• Task to carry out:
Counting only lines that contain "degrees", how many are there in the records below? Give the figure alone.
---- Data
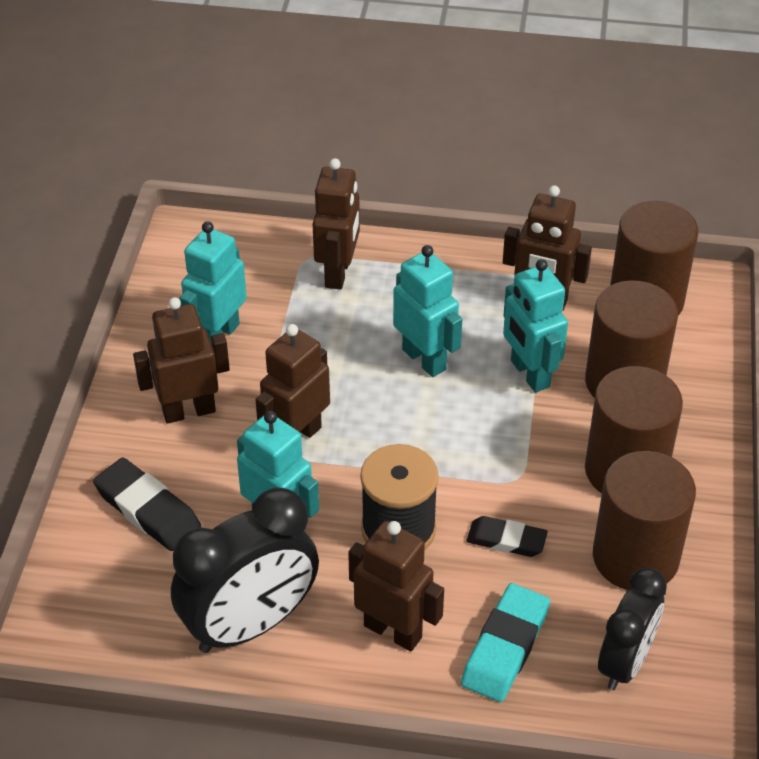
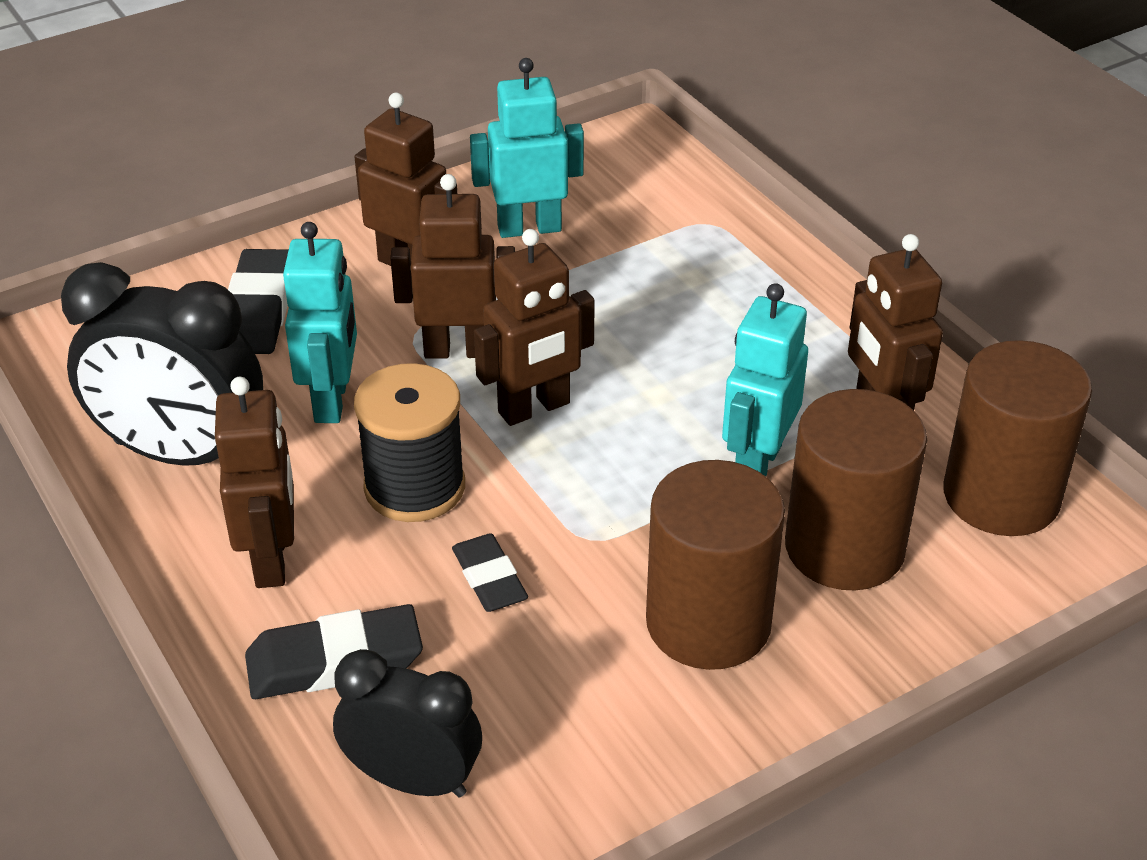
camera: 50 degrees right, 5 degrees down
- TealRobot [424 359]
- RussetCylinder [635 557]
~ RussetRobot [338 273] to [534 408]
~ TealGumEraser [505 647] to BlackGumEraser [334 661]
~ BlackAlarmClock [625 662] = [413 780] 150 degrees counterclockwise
--------
• Solution:
2